DATA TO PROCESS:
****************

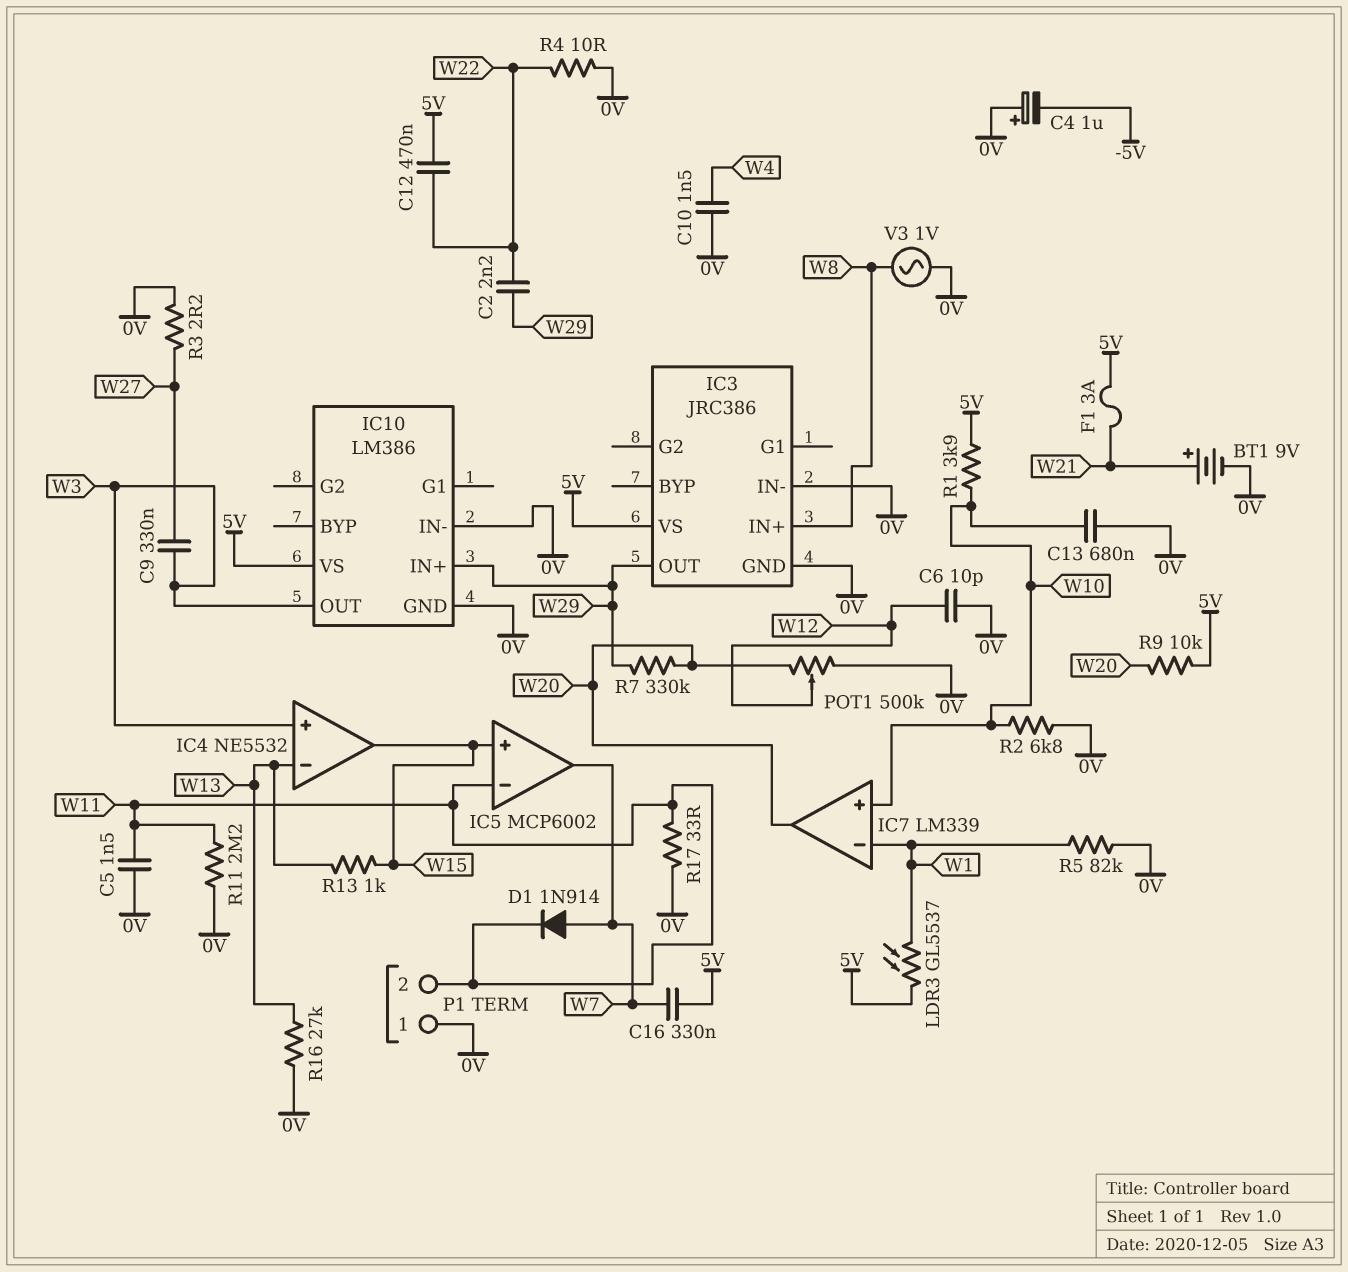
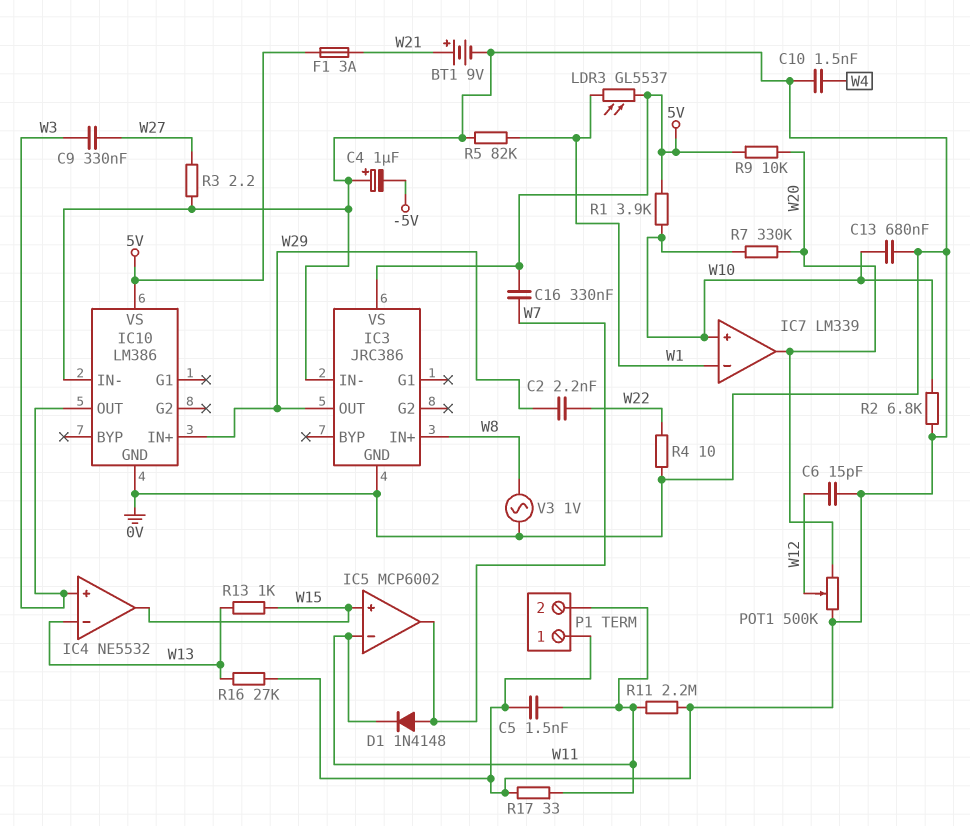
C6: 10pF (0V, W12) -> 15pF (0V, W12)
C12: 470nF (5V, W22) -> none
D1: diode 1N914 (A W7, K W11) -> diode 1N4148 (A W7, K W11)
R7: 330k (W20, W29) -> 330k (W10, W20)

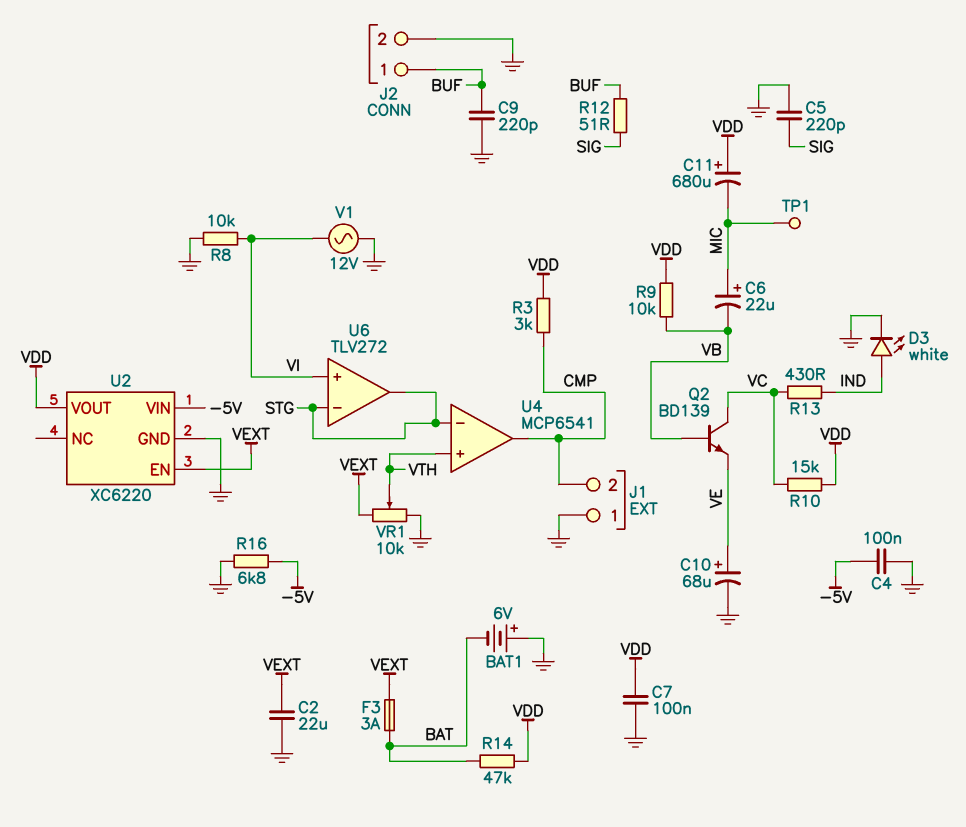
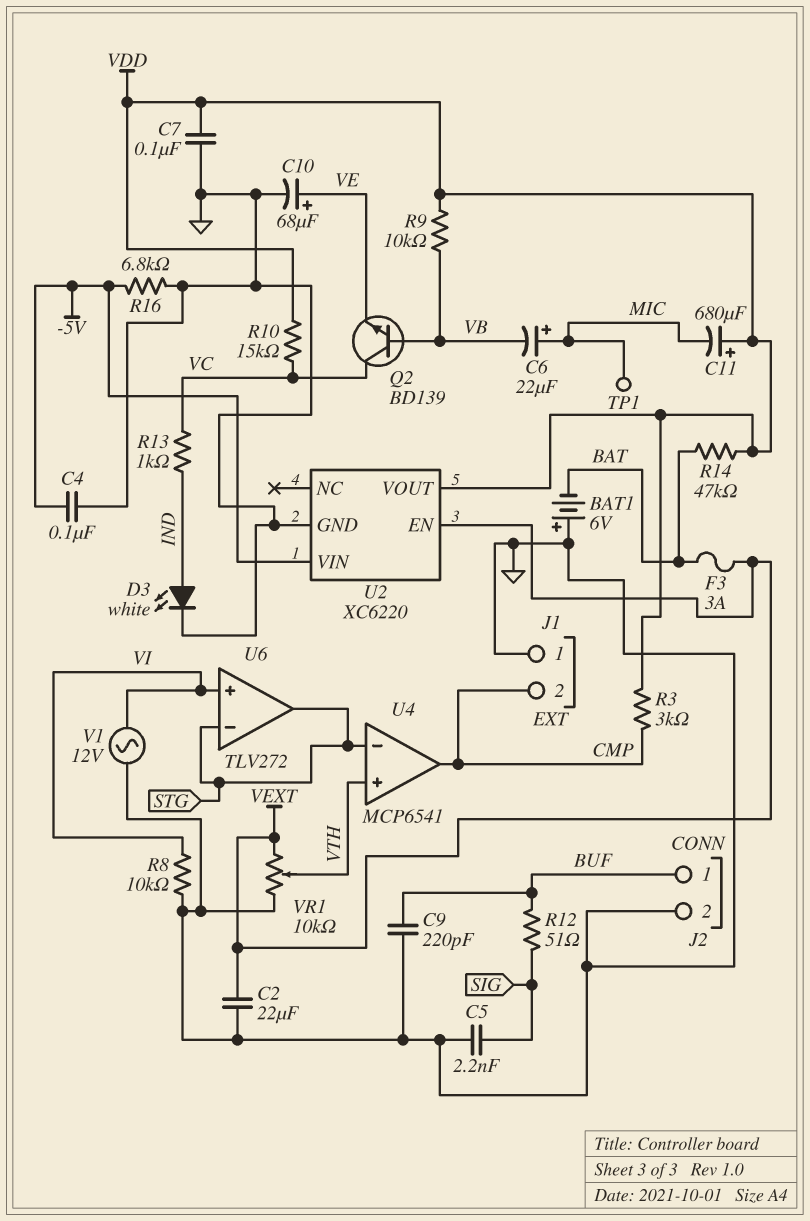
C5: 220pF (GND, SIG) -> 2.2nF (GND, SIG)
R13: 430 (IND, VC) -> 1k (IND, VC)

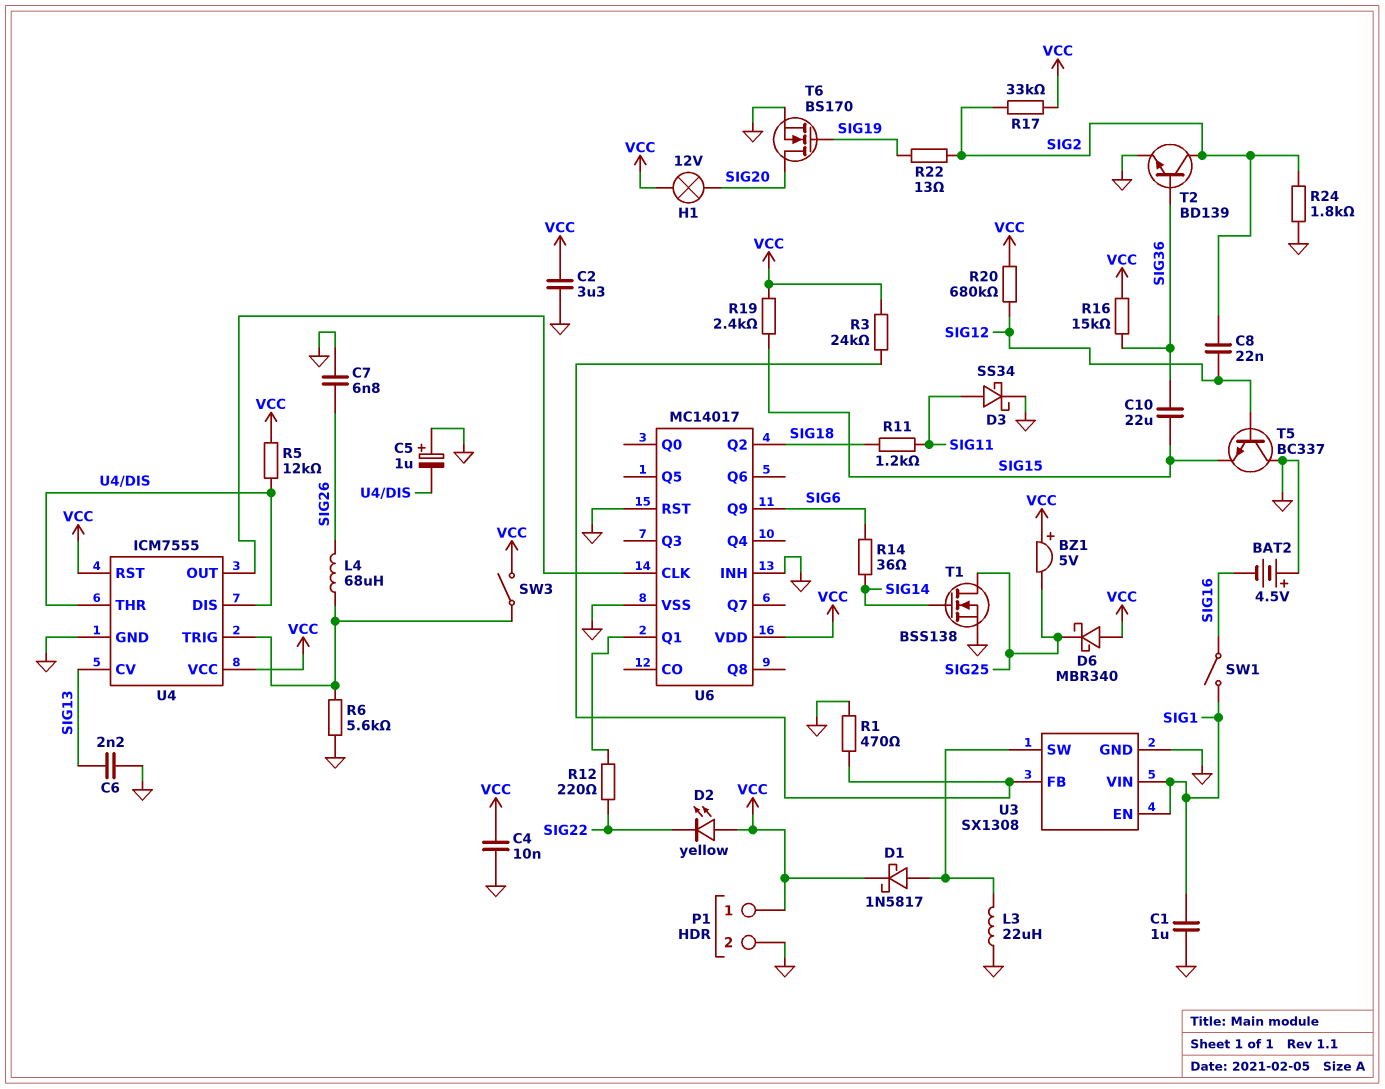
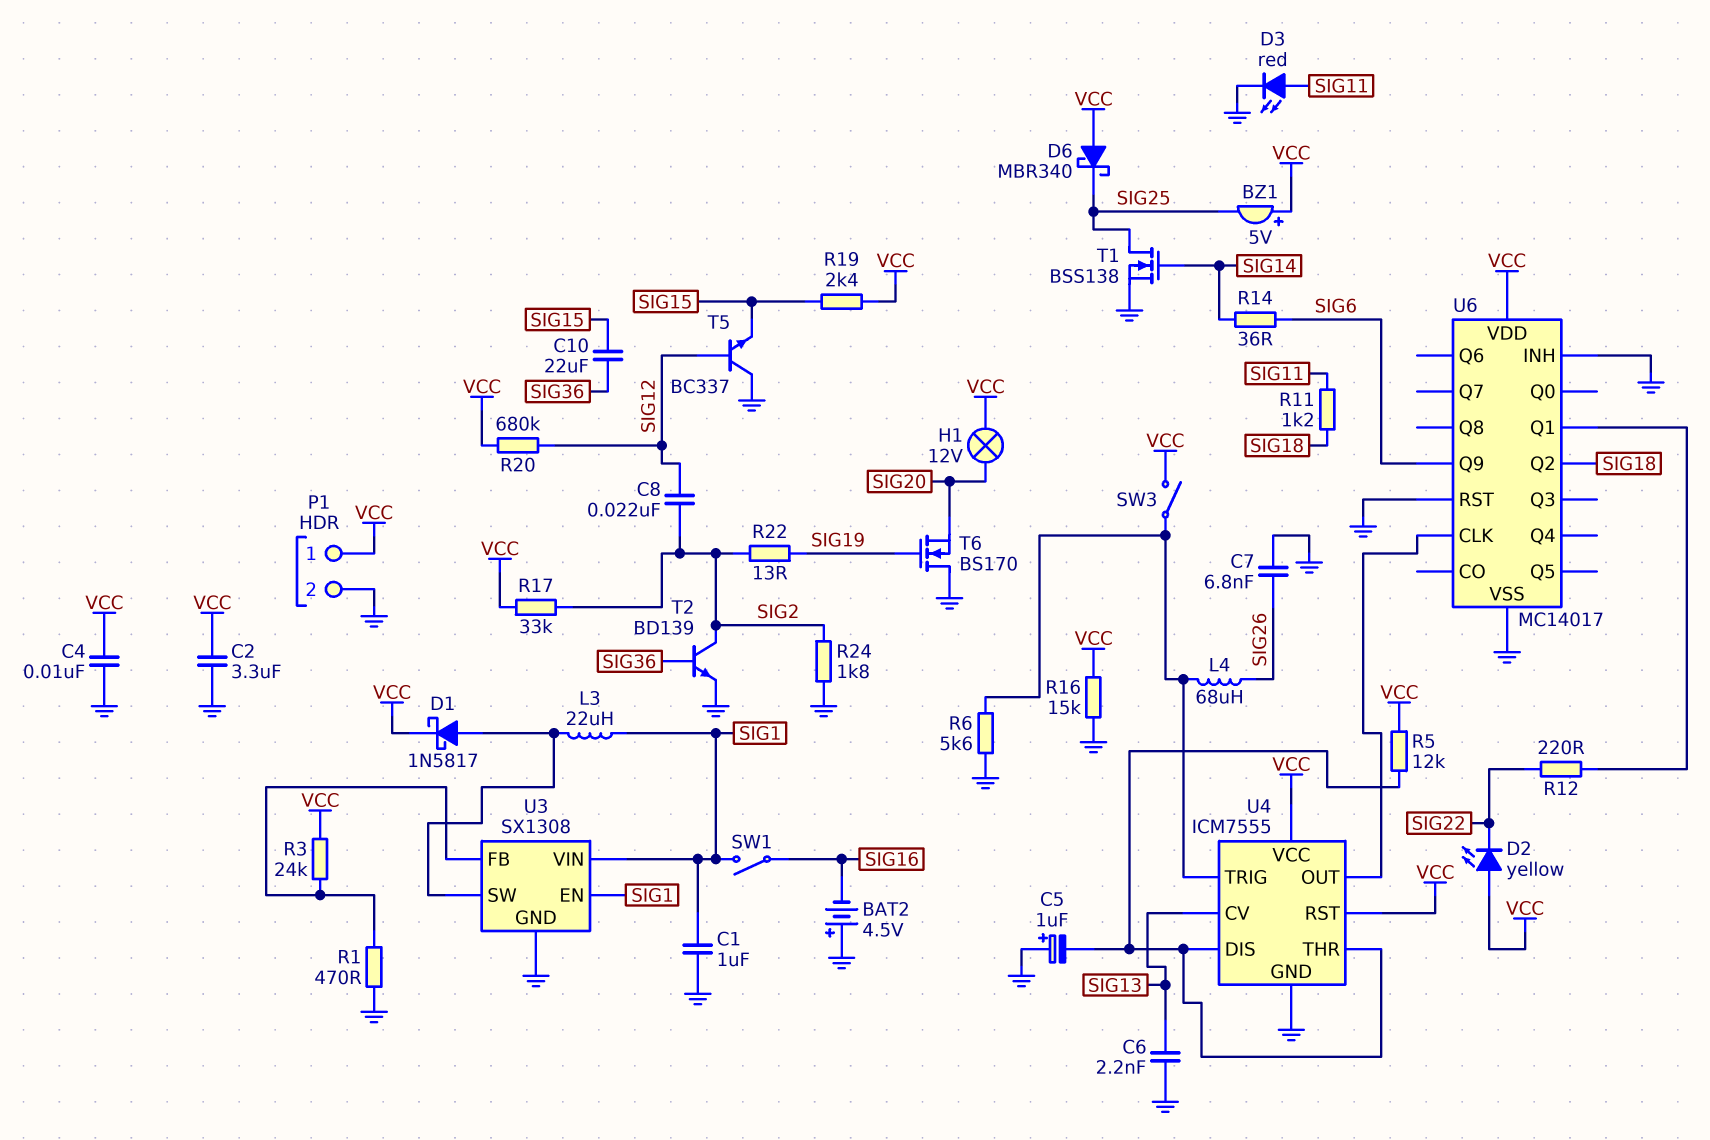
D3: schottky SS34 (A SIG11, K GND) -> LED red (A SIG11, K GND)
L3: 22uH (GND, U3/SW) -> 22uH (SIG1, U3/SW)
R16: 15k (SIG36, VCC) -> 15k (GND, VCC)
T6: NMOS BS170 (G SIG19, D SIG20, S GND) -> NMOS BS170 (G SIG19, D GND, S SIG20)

****************

YOUR OBJECTIVE:
Where the line containing "D3: schottky SS34" appears in the records above, begin copying and continue through the last line; copy each line exactly and include no others.

PROBLEM SOLUTION:
D3: schottky SS34 (A SIG11, K GND) -> LED red (A SIG11, K GND)
L3: 22uH (GND, U3/SW) -> 22uH (SIG1, U3/SW)
R16: 15k (SIG36, VCC) -> 15k (GND, VCC)
T6: NMOS BS170 (G SIG19, D SIG20, S GND) -> NMOS BS170 (G SIG19, D GND, S SIG20)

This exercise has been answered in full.